*** EXERCISE MATERIAL Section Begins ***

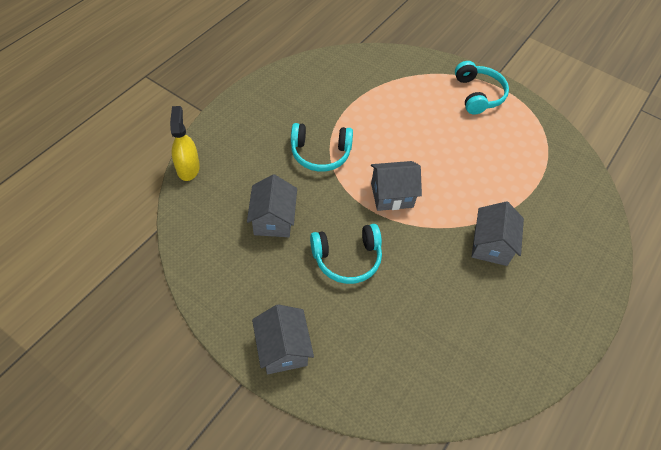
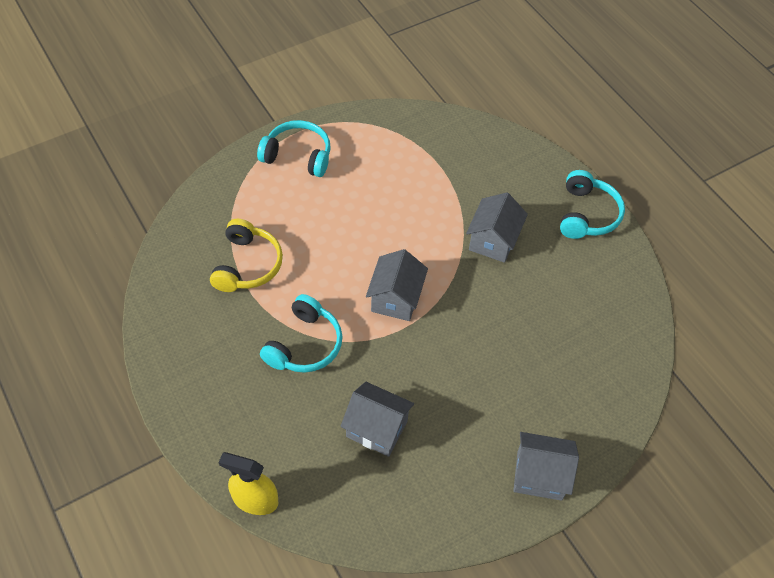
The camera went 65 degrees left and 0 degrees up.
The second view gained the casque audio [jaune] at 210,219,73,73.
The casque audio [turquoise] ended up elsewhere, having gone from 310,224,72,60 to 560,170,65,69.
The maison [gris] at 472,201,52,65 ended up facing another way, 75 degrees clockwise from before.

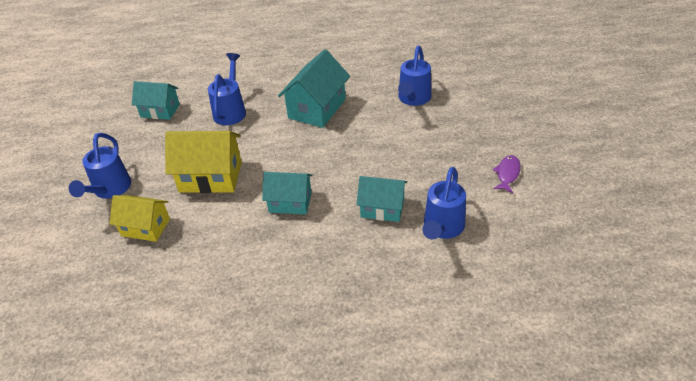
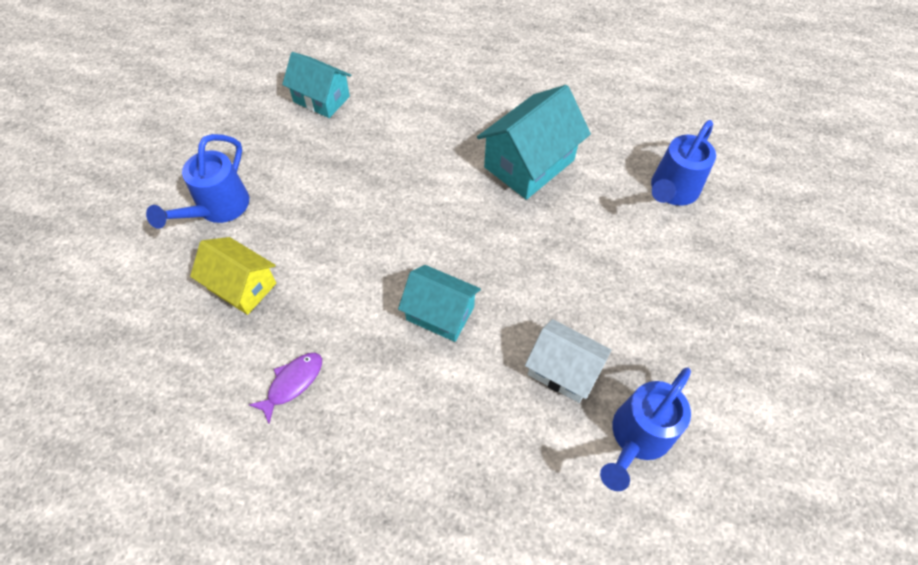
The camera went 15 degrees right and 15 degrees up.
The second view lost the maison [jaune] at 165,131,77,62.
The second view lost the arrosoir [bleu] at 208,53,38,72.
The poisson [violet] ended up elsewhere, having gone from 492,155,29,38 to 249,353,73,71.
What was the maison [turquoise] at 356,176,51,46 turned into the maison [blanc] at 525,319,86,84.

*** EXERCISE MATERIAL Section Ends ***

• _GOAL OF THE EXERCISE_
The answer must be an exact copy of the records, with no images in it.

• _SOLUTION TO THIS TASK_
The camera went 65 degrees left and 0 degrees up.
The second view gained the casque audio [jaune] at 210,219,73,73.
The casque audio [turquoise] ended up elsewhere, having gone from 310,224,72,60 to 560,170,65,69.
The maison [gris] at 472,201,52,65 ended up facing another way, 75 degrees clockwise from before.

The camera went 15 degrees right and 15 degrees up.
The second view lost the maison [jaune] at 165,131,77,62.
The second view lost the arrosoir [bleu] at 208,53,38,72.
The poisson [violet] ended up elsewhere, having gone from 492,155,29,38 to 249,353,73,71.
What was the maison [turquoise] at 356,176,51,46 turned into the maison [blanc] at 525,319,86,84.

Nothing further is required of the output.